Provided material →
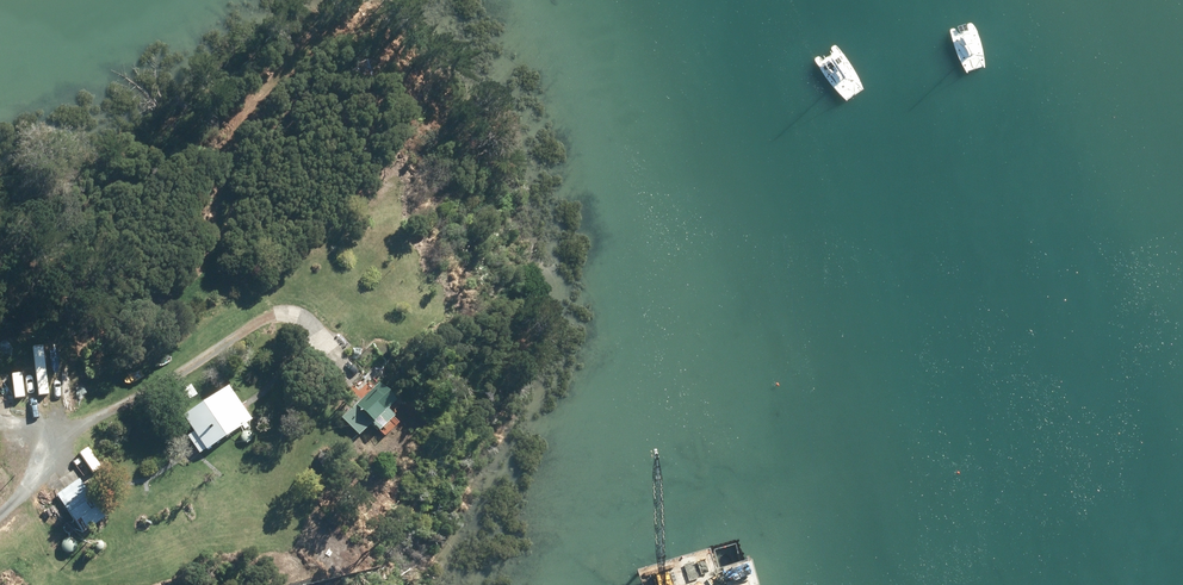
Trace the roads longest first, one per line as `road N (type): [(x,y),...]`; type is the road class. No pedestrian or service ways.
road 1 (trunk): [(649,584),(1182,432)]
road 2 (trunk): [(1182,460),(748,584)]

Requirement →
Without including any images, output the data exactly as given.

Worked solution →
Trace the roads longest first, one per line as `road N (type): [(x,y),...]`; type is the road class. No pedestrian or service ways.
road 1 (trunk): [(649,584),(1182,432)]
road 2 (trunk): [(1182,460),(748,584)]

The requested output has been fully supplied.